Work request: The lines below starting at the line containing "camera: 30 degrees left, 5 degrees down" and ending at the line containing "(284, 322) = (533, 335): purple" are to be repeated exactly, with both ends kept and nothing else added.

Records shown:

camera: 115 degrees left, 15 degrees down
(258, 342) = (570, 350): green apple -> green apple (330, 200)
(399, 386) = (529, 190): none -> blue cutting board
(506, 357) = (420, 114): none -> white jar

--

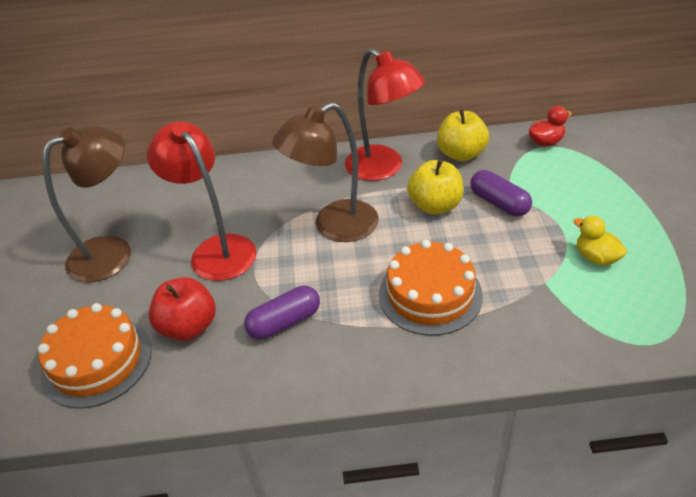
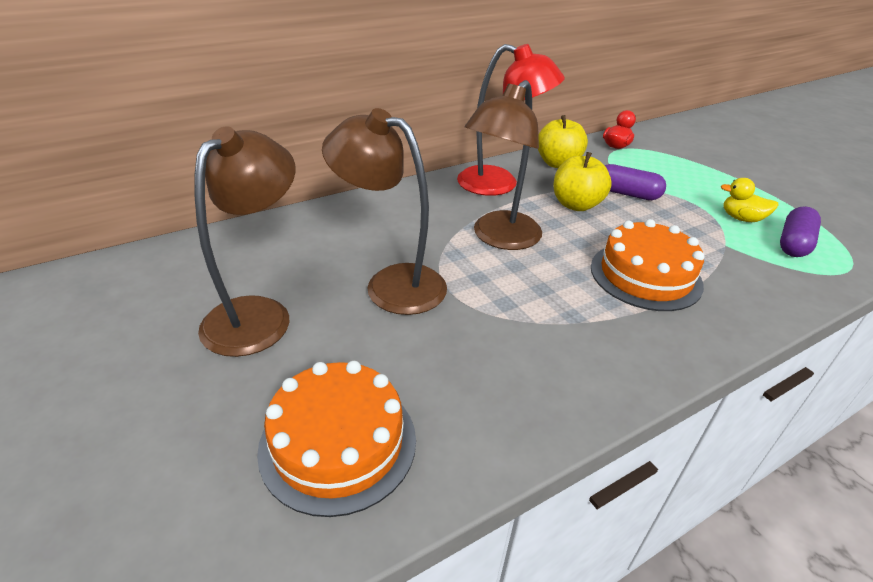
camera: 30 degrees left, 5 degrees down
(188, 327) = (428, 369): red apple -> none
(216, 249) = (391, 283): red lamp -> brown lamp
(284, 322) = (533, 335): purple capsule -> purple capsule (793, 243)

Reply to the exercise:
camera: 30 degrees left, 5 degrees down
(188, 327) = (428, 369): red apple -> none
(216, 249) = (391, 283): red lamp -> brown lamp
(284, 322) = (533, 335): purple capsule -> purple capsule (793, 243)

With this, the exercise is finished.